Requirement: Give again, exactly as written, each line of the material below starting at the line that contains "R1: 10 (+5V, n19) -> none" and ending at the line that contains "U2 pin SDA: n8 -> n19". Both ends count, and no other line does.

*** The data Section Begins ***

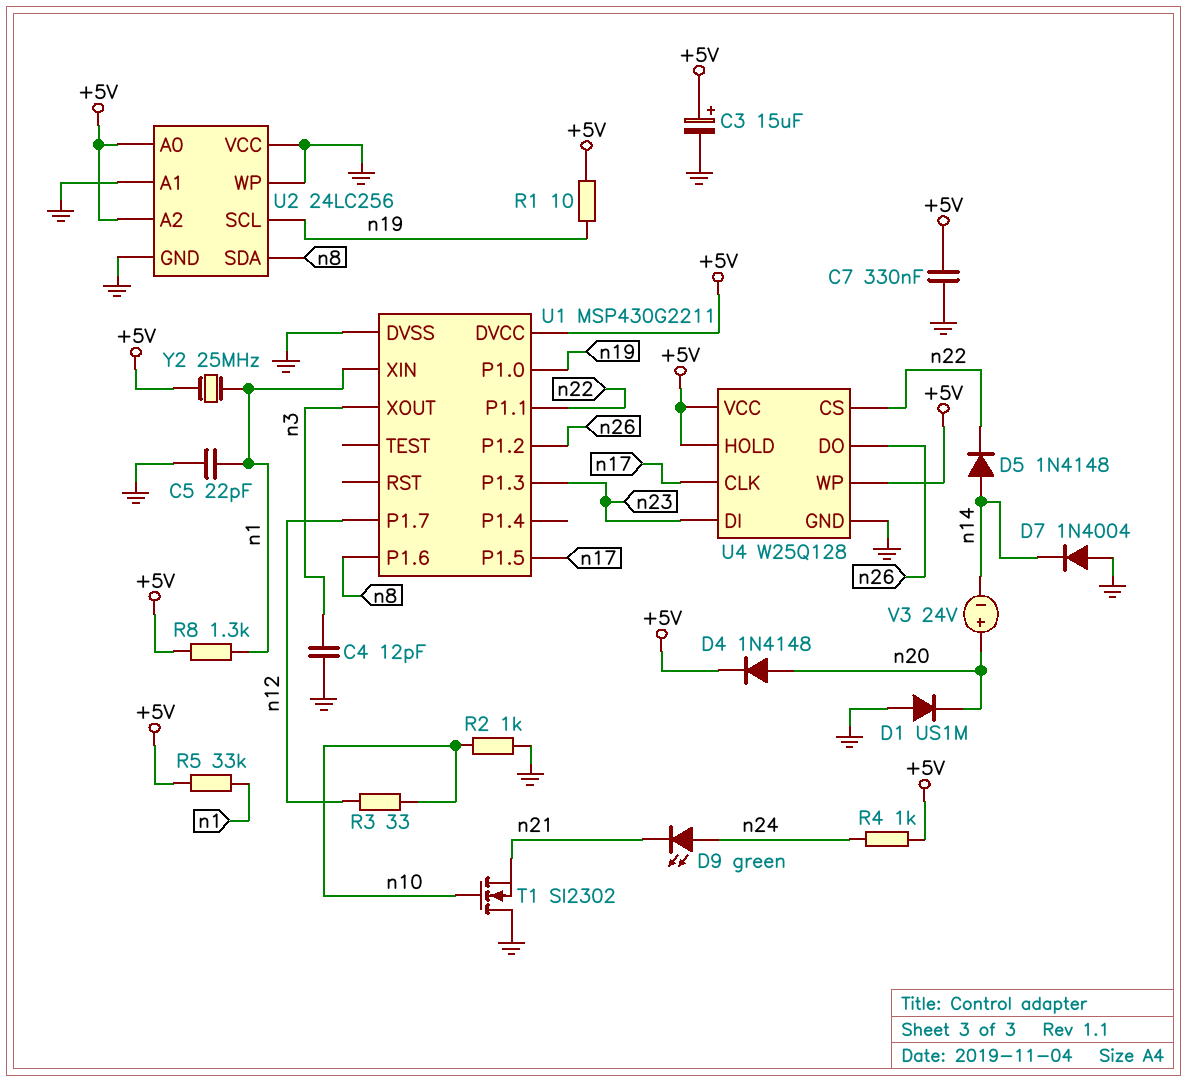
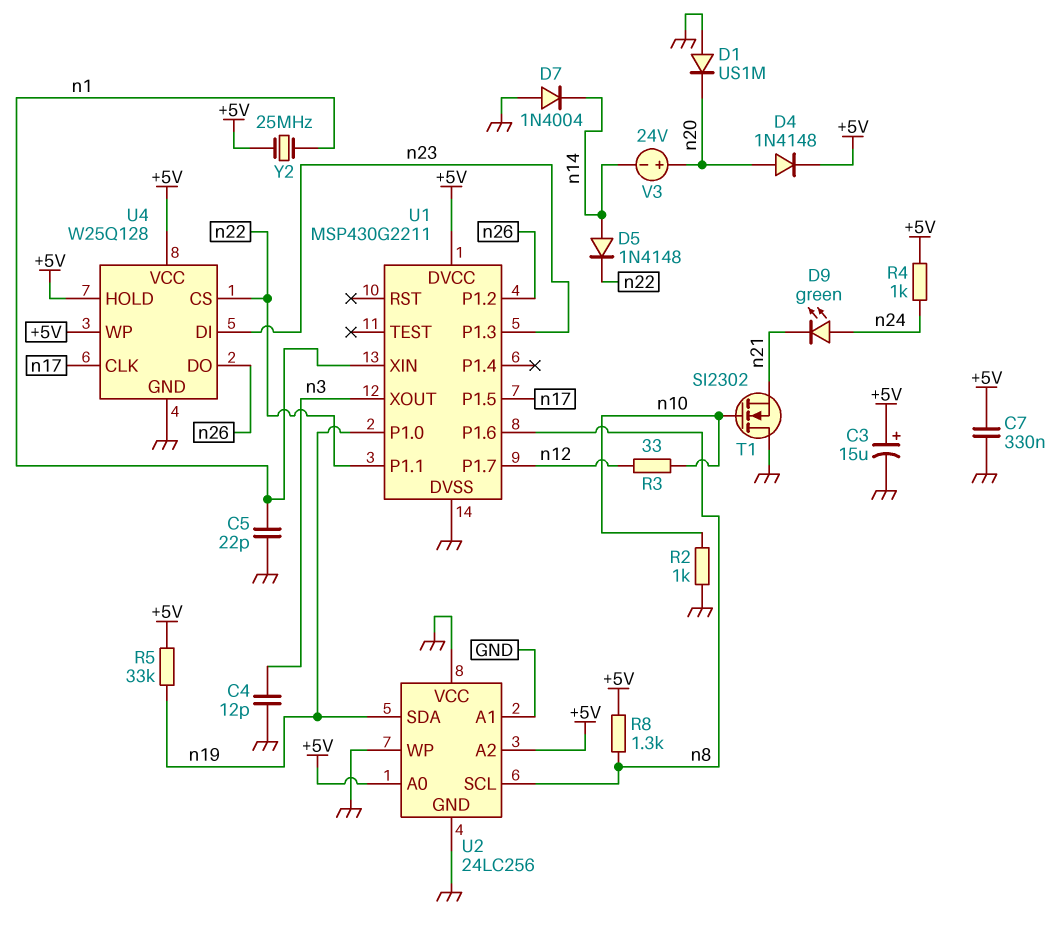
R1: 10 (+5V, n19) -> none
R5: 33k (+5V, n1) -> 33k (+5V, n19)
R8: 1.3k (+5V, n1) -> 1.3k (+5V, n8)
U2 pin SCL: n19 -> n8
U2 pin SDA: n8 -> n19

*** The data Section Ends ***
*** The data Section Begins ***

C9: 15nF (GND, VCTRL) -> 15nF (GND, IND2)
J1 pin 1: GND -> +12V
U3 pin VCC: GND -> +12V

*** The data Section Ends ***

Written solution:
R1: 10 (+5V, n19) -> none
R5: 33k (+5V, n1) -> 33k (+5V, n19)
R8: 1.3k (+5V, n1) -> 1.3k (+5V, n8)
U2 pin SCL: n19 -> n8
U2 pin SDA: n8 -> n19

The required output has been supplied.